>>>>

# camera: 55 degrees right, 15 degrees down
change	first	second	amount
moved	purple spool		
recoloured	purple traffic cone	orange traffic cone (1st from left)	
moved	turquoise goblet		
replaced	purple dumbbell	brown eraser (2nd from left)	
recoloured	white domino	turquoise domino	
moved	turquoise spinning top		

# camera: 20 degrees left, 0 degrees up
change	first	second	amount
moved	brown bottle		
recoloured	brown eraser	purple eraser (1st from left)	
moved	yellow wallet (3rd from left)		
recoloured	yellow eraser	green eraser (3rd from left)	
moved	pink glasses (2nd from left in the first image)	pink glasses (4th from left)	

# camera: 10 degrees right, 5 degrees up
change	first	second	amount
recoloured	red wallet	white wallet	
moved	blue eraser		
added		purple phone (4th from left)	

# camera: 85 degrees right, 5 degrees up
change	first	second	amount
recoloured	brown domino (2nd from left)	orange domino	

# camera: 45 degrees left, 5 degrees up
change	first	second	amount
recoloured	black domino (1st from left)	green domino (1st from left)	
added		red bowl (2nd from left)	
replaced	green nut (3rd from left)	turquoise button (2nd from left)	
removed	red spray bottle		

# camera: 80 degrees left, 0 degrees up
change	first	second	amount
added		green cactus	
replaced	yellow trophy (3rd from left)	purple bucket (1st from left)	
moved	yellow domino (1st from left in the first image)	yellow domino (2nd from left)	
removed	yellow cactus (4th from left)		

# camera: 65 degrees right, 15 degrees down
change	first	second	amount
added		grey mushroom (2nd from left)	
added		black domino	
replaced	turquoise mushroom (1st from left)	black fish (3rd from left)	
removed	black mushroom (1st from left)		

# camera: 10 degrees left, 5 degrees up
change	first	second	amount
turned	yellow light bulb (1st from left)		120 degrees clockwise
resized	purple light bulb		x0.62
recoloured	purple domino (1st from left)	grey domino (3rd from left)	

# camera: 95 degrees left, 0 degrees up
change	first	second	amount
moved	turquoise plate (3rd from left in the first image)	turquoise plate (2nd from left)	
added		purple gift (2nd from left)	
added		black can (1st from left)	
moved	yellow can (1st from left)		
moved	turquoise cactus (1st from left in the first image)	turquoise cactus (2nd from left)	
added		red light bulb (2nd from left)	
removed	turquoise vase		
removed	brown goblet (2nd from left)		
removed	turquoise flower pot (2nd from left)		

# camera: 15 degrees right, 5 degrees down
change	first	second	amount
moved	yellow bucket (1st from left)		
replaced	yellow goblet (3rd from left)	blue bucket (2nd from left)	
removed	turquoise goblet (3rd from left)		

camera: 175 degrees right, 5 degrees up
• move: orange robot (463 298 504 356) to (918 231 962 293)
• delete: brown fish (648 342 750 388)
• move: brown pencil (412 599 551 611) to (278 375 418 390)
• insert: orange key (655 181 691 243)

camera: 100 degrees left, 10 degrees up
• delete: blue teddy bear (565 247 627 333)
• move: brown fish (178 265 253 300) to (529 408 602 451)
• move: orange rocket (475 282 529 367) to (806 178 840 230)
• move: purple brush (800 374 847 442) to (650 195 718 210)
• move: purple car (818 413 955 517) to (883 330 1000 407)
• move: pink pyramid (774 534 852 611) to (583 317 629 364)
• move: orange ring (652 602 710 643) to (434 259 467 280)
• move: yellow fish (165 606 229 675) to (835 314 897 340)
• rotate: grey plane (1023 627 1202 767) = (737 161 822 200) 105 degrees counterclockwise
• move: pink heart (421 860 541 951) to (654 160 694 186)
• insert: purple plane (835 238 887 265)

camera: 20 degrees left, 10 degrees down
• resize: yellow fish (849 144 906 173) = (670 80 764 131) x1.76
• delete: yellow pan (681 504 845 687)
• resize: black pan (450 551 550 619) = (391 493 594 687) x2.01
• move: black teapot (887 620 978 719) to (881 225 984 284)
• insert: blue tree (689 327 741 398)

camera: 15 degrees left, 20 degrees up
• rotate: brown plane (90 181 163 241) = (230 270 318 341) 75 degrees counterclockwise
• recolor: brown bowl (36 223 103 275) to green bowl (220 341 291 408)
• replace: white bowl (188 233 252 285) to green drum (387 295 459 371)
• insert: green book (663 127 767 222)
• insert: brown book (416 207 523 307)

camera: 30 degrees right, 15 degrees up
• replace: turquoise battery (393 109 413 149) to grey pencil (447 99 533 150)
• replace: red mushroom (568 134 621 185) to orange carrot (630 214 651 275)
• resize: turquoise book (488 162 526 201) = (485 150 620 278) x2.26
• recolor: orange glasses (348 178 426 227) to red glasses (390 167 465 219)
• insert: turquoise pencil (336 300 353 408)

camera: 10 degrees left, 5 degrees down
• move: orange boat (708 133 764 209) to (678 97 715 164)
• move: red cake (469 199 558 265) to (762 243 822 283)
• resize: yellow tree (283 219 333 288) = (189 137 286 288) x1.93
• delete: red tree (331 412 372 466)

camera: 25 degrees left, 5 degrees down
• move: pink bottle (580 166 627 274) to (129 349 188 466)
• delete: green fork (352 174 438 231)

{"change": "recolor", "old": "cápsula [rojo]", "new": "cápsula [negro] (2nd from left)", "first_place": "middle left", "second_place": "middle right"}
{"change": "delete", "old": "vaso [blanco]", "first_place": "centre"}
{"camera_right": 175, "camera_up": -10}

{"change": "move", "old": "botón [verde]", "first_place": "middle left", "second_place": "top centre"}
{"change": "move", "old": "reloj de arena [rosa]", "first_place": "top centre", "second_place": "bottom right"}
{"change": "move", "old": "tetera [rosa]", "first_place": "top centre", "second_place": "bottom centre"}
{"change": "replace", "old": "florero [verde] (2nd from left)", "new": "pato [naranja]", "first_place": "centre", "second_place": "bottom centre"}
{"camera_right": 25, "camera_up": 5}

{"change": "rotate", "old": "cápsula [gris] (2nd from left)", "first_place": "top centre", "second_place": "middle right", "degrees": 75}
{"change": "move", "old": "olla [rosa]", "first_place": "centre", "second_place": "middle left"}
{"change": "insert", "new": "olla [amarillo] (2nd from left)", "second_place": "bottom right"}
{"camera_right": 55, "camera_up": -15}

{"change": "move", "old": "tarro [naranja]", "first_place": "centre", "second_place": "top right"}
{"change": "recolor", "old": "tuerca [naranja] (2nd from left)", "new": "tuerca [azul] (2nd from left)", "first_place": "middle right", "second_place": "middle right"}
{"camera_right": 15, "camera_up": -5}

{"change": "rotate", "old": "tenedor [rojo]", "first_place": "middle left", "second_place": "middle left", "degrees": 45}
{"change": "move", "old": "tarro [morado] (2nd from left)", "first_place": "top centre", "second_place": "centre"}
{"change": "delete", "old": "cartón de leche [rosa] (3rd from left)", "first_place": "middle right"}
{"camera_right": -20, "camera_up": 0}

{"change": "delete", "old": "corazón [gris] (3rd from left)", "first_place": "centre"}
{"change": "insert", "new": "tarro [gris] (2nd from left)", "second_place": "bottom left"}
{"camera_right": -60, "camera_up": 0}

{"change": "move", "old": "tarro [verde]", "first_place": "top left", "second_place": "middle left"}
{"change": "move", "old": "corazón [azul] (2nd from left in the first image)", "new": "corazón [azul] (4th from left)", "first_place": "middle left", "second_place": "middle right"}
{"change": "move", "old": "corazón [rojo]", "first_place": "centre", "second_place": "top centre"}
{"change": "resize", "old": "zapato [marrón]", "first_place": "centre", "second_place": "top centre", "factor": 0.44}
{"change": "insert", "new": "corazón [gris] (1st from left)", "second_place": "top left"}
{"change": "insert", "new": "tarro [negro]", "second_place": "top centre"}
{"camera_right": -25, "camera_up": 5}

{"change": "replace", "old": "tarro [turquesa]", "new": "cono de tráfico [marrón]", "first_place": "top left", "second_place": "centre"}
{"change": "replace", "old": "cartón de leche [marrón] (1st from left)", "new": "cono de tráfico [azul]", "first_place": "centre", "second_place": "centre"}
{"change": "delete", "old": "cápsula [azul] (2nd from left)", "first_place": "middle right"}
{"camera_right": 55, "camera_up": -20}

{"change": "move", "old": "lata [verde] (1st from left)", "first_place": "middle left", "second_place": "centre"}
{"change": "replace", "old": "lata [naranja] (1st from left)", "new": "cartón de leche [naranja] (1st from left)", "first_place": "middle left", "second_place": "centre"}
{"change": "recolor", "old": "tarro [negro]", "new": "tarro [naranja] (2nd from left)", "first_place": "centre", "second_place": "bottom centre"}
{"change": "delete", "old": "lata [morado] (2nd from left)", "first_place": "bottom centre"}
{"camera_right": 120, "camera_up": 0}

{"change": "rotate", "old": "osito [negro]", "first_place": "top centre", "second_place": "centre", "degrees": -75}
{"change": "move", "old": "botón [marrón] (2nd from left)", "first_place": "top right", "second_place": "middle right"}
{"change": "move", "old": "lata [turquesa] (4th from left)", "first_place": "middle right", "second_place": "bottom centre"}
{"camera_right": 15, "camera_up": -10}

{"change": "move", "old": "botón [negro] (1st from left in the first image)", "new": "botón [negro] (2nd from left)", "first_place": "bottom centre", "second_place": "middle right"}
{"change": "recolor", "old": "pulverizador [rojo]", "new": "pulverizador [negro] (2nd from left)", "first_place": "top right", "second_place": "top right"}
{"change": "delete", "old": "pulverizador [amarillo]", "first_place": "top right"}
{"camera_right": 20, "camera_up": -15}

<<<<

Description of the task
The answer should be a single number: how many lines in the records contain "blue".

Solution below
4